**Exercise goal**.
Your copy should hold every record exactly and no images.
------------------------------------------------------------------------
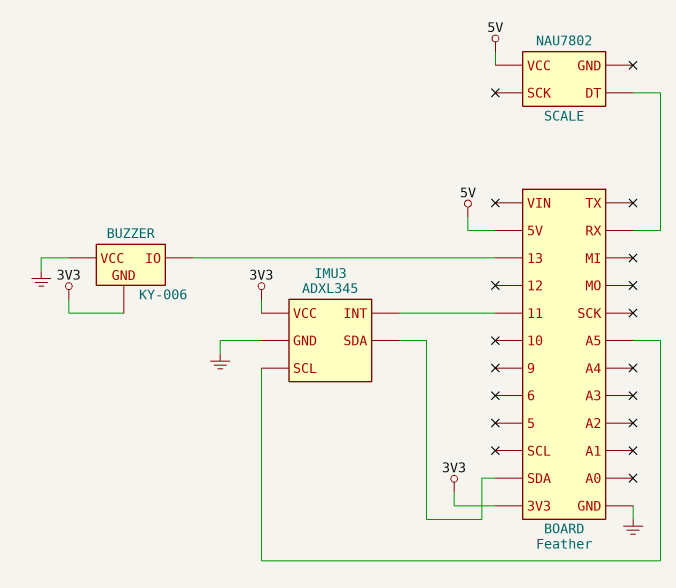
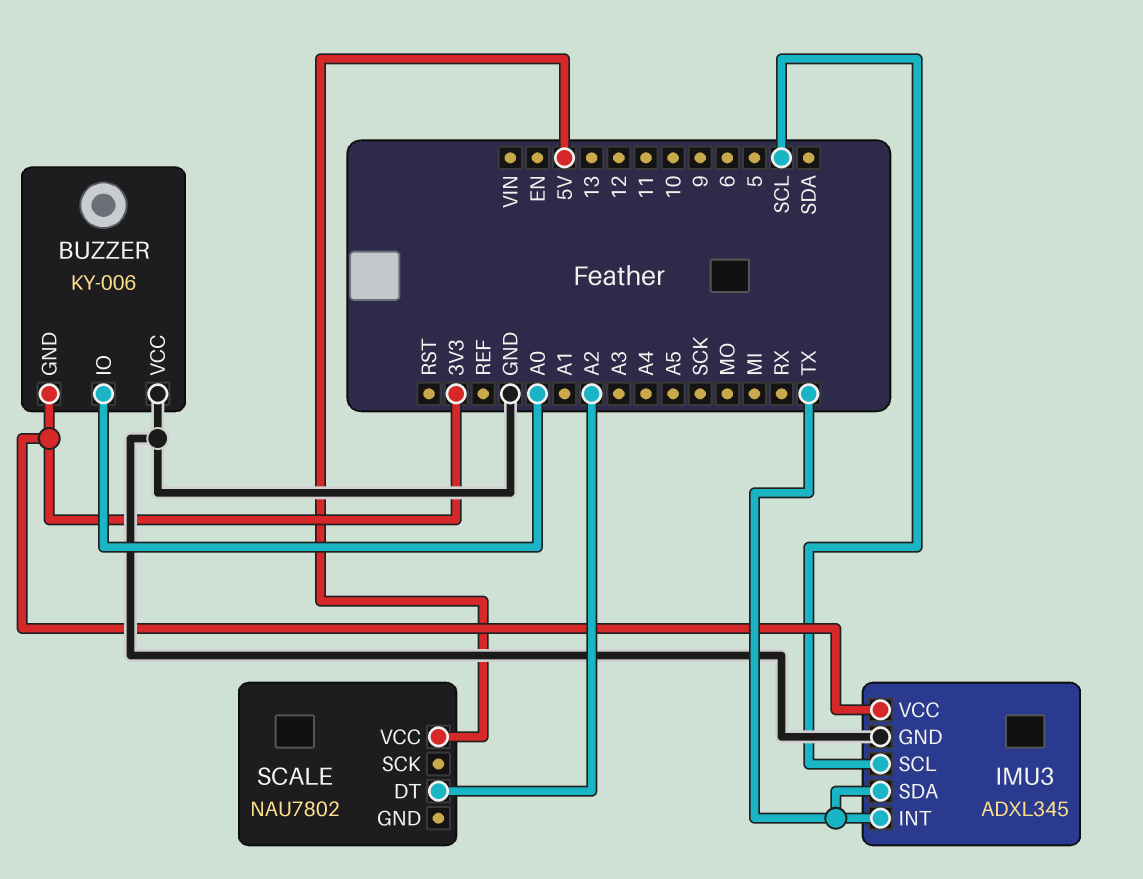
BUZZER pin IO: 13 -> A0
IMU3 pin INT: 11 -> TX
IMU3 pin SCL: A5 -> SCL
IMU3 pin SDA: SDA -> TX
SCALE pin DT: RX -> A2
------------------------------------------------------------------------
**Worked solution**.
BUZZER pin IO: 13 -> A0
IMU3 pin INT: 11 -> TX
IMU3 pin SCL: A5 -> SCL
IMU3 pin SDA: SDA -> TX
SCALE pin DT: RX -> A2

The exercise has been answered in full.